**Task directions:**
In the records below, find the line containing "none -> blue 2x6 plate [324,183,536,362]" and return it together with every later line, exactly as written; pictures are to be omitted.

**Study material:**
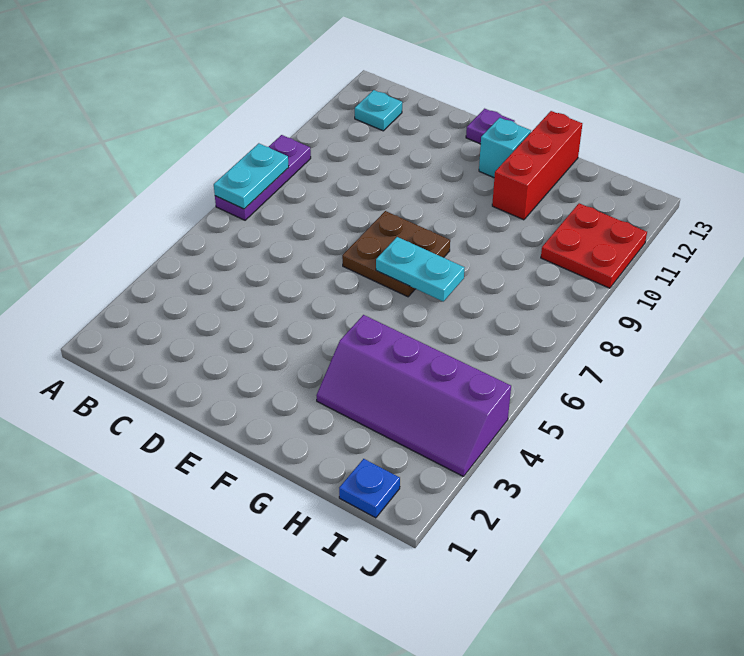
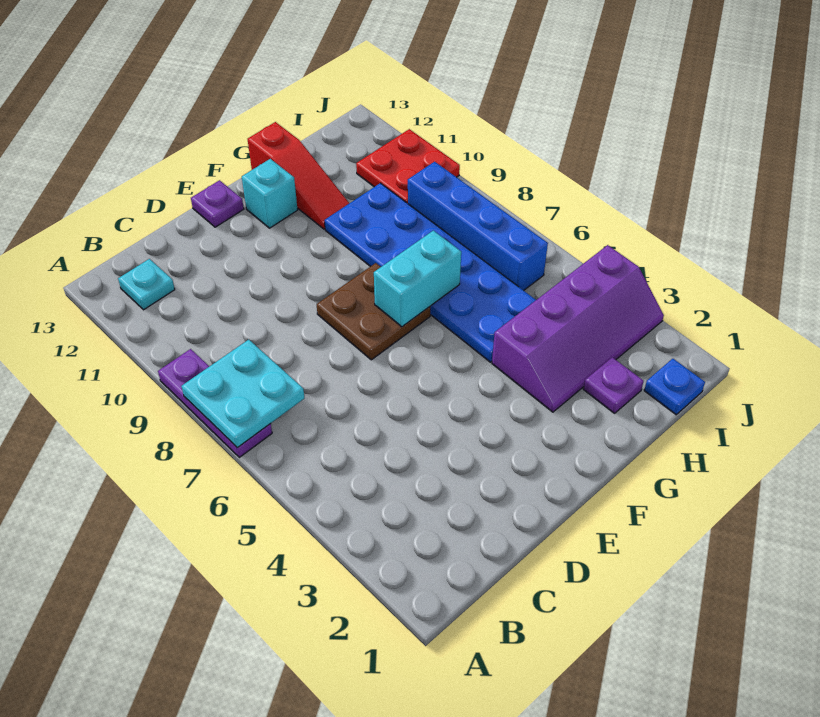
cyan 1x2 plate [214,143,289,209] -> cyan 2x2 plate [181,340,304,448]
cyan 1x2 plate [376,237,464,301] -> cyan 1x2 brick [374,231,461,327]
none -> blue 2x6 plate [324,183,536,362]
red 1x3 brick [492,111,582,220] -> red 1x3 slope [248,122,349,229]
none -> purple 1x1 plate [583,357,644,413]
none -> blue 1x4 brick [408,162,548,290]

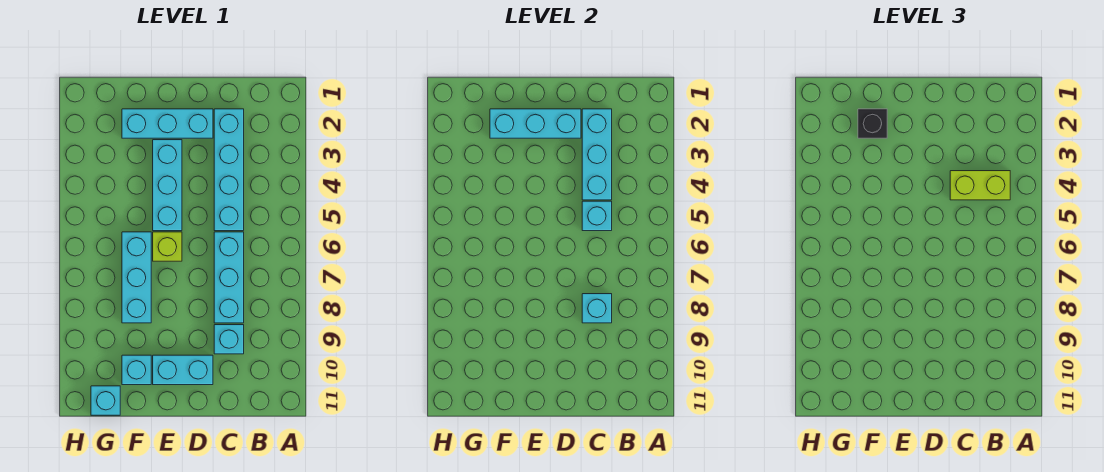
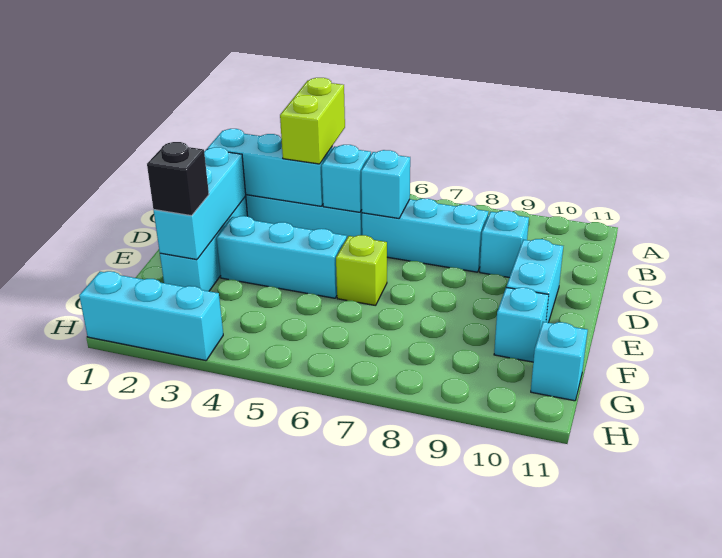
cyan 1x1 brick [582,294,612,323] -> cyan 1x1 brick moved to [361,150,410,218]
cyan 1x3 brick [122,232,151,323] -> cyan 1x3 brick moved to [79,271,223,361]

**Solution below:**
none -> blue 2x6 plate [324,183,536,362]
red 1x3 brick [492,111,582,220] -> red 1x3 slope [248,122,349,229]
none -> purple 1x1 plate [583,357,644,413]
none -> blue 1x4 brick [408,162,548,290]

cyan 1x1 brick [582,294,612,323] -> cyan 1x1 brick moved to [361,150,410,218]
cyan 1x3 brick [122,232,151,323] -> cyan 1x3 brick moved to [79,271,223,361]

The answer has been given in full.